EXERCISE DATA ::
######

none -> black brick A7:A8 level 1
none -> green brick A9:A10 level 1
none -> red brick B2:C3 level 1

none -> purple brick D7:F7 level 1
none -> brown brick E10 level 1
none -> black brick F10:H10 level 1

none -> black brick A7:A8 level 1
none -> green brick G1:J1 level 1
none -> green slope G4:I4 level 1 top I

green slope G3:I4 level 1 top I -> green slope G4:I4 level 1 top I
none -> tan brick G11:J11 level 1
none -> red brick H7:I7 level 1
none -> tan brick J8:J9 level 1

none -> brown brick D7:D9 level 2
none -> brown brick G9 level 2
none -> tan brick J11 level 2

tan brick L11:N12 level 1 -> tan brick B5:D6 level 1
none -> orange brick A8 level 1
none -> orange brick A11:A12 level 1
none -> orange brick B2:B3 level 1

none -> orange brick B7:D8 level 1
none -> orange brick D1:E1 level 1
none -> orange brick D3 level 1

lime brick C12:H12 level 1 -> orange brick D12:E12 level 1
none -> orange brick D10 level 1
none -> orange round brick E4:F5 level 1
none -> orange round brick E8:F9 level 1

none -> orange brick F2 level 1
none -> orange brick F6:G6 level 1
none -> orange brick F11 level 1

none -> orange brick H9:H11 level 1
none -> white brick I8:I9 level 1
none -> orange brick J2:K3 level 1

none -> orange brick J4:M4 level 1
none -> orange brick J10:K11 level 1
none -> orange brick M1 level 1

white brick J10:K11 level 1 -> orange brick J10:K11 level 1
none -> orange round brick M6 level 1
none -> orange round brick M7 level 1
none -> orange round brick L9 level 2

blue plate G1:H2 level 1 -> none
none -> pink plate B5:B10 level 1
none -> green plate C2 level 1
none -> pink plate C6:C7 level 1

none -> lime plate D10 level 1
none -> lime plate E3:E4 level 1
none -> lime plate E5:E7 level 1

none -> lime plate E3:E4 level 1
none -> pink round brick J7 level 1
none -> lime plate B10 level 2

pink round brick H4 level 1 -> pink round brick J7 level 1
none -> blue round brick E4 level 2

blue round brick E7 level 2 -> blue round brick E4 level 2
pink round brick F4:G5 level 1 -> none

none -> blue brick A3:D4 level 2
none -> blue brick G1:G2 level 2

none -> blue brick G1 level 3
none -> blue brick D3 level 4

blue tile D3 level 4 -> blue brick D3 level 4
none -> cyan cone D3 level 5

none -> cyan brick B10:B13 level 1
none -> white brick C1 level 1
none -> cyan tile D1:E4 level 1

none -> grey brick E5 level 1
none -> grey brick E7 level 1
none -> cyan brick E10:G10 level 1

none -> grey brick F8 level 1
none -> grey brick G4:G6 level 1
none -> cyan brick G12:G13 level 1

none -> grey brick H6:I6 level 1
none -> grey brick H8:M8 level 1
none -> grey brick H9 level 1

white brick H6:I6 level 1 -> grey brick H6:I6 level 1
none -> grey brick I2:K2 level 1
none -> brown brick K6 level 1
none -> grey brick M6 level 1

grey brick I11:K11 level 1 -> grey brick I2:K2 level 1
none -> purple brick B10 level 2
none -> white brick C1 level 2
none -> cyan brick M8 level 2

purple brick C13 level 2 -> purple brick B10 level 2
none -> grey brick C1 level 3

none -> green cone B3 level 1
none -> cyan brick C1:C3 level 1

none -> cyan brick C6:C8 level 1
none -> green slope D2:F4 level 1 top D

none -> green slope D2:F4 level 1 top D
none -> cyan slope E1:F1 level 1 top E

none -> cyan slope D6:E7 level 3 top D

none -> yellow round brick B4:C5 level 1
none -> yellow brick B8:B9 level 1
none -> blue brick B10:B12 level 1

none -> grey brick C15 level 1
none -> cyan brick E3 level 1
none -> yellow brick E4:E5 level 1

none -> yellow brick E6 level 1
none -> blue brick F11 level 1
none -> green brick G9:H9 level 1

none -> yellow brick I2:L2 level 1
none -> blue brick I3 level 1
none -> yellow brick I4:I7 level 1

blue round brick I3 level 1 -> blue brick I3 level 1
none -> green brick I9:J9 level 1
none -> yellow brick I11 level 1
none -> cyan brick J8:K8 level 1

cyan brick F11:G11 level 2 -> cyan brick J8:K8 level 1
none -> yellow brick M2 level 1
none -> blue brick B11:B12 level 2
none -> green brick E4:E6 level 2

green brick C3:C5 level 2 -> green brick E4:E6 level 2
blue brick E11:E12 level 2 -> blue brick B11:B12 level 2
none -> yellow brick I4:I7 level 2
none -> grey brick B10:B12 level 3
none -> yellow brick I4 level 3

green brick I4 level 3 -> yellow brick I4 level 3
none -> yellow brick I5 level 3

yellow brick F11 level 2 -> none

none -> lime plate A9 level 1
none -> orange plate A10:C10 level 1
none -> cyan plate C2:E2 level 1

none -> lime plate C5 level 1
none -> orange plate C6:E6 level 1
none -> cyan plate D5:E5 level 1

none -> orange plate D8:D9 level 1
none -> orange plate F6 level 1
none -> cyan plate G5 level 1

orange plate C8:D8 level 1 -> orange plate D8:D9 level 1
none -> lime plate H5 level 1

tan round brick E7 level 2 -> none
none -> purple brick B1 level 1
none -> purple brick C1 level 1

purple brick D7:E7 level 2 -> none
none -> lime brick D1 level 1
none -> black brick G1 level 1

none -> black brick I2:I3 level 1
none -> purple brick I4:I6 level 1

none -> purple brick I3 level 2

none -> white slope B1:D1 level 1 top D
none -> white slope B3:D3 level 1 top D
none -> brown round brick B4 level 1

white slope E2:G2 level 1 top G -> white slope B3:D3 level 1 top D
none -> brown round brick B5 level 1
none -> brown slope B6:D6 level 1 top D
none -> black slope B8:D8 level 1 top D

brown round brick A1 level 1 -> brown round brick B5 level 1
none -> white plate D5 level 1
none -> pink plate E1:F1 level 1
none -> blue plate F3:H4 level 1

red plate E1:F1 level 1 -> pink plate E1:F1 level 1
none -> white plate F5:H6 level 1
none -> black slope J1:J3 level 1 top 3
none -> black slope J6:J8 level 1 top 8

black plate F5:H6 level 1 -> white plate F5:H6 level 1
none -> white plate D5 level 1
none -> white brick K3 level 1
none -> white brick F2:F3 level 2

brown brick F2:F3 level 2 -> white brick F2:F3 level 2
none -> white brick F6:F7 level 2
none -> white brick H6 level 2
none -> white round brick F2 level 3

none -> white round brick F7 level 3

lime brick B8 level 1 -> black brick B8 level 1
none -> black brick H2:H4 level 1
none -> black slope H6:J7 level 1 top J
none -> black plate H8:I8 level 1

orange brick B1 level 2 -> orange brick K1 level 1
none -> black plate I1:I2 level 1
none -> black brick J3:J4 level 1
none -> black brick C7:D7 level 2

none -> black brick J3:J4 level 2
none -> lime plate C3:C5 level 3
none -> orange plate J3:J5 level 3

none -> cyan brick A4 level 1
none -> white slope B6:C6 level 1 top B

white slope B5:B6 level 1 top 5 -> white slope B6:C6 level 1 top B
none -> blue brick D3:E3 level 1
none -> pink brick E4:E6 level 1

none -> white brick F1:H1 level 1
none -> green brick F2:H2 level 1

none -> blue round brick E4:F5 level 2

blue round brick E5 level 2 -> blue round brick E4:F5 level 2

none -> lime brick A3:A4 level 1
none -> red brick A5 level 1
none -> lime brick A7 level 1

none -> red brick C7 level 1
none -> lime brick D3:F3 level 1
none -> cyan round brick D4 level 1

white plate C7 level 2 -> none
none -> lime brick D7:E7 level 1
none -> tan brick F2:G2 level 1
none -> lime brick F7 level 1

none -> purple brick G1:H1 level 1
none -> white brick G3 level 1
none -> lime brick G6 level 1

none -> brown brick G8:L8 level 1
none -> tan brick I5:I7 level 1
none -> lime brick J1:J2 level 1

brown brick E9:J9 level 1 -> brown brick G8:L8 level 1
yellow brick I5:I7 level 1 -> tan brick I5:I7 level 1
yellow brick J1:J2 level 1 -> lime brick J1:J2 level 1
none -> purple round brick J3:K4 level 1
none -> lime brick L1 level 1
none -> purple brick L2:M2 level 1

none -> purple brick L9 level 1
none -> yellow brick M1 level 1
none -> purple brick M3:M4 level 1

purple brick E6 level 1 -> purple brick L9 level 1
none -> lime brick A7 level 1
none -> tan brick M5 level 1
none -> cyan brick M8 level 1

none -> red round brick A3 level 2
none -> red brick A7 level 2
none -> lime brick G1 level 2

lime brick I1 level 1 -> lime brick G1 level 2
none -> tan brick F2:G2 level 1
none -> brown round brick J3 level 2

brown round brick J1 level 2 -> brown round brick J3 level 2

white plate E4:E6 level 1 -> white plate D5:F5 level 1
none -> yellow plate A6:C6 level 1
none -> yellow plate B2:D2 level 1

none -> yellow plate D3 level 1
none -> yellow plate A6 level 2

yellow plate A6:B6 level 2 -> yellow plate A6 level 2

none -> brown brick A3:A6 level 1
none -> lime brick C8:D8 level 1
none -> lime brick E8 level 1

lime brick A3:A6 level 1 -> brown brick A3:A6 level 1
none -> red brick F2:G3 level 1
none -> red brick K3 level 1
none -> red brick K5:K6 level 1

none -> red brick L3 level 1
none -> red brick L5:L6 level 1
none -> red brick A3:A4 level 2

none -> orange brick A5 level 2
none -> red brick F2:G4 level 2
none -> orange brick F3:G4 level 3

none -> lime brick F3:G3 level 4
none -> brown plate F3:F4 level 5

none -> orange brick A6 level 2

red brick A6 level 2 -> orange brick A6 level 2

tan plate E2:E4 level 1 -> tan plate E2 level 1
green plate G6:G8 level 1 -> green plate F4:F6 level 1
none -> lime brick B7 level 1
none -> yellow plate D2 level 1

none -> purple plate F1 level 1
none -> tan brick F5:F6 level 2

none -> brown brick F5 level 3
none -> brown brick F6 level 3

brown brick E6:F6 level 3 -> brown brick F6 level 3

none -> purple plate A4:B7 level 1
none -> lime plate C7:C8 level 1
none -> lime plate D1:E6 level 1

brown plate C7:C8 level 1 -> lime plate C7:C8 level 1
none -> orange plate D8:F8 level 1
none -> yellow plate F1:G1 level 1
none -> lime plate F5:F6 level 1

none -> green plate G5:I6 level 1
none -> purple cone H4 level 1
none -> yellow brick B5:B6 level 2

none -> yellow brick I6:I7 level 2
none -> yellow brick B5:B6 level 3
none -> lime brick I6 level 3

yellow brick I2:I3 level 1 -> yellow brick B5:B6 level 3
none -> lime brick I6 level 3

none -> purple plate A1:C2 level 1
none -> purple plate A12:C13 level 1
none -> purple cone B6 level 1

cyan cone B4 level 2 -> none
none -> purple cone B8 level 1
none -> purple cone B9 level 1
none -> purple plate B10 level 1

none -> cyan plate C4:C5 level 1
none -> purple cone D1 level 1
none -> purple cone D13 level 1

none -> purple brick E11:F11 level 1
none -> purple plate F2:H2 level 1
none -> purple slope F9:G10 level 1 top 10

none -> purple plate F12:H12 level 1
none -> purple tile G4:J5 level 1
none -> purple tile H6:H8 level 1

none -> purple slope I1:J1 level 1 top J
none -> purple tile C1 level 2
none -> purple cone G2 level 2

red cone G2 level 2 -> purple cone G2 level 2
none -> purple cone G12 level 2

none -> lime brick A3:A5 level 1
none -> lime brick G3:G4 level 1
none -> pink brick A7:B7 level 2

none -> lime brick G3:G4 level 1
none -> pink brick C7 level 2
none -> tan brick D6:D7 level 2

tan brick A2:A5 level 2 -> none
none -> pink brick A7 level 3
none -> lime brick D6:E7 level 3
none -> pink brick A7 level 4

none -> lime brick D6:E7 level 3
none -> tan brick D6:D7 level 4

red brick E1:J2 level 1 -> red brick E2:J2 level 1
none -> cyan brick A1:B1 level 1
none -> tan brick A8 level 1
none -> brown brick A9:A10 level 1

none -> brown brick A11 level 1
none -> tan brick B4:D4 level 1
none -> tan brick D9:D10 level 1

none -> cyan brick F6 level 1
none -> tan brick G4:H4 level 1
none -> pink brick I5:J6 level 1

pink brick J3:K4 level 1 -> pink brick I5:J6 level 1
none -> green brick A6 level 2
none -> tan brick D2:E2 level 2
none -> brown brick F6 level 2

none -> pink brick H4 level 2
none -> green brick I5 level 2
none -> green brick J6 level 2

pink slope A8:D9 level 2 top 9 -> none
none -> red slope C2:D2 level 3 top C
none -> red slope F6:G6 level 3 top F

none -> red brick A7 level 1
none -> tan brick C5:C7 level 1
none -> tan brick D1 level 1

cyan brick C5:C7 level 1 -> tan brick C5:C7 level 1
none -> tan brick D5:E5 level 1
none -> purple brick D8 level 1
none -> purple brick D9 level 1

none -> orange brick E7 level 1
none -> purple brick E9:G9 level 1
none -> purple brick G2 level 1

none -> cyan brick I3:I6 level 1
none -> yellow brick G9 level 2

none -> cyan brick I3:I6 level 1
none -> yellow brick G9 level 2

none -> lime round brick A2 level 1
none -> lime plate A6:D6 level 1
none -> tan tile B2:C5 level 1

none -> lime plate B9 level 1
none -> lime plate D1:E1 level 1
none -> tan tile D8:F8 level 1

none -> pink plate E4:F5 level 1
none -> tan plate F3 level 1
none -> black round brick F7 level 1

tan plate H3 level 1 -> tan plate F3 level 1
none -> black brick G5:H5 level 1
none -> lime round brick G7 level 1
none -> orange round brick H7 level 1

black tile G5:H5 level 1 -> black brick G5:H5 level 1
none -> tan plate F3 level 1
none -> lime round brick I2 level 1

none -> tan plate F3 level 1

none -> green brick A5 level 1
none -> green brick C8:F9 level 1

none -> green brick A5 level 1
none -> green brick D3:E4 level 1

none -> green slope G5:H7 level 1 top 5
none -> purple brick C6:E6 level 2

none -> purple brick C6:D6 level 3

######

Print, without alteration, only the lines above between the one holding "none -> tan brick D6:D7 level 4" and the one holding "none -> tan brick D1 level 1", inclusive.

ANSWER ::
none -> tan brick D6:D7 level 4

red brick E1:J2 level 1 -> red brick E2:J2 level 1
none -> cyan brick A1:B1 level 1
none -> tan brick A8 level 1
none -> brown brick A9:A10 level 1

none -> brown brick A11 level 1
none -> tan brick B4:D4 level 1
none -> tan brick D9:D10 level 1

none -> cyan brick F6 level 1
none -> tan brick G4:H4 level 1
none -> pink brick I5:J6 level 1

pink brick J3:K4 level 1 -> pink brick I5:J6 level 1
none -> green brick A6 level 2
none -> tan brick D2:E2 level 2
none -> brown brick F6 level 2

none -> pink brick H4 level 2
none -> green brick I5 level 2
none -> green brick J6 level 2

pink slope A8:D9 level 2 top 9 -> none
none -> red slope C2:D2 level 3 top C
none -> red slope F6:G6 level 3 top F

none -> red brick A7 level 1
none -> tan brick C5:C7 level 1
none -> tan brick D1 level 1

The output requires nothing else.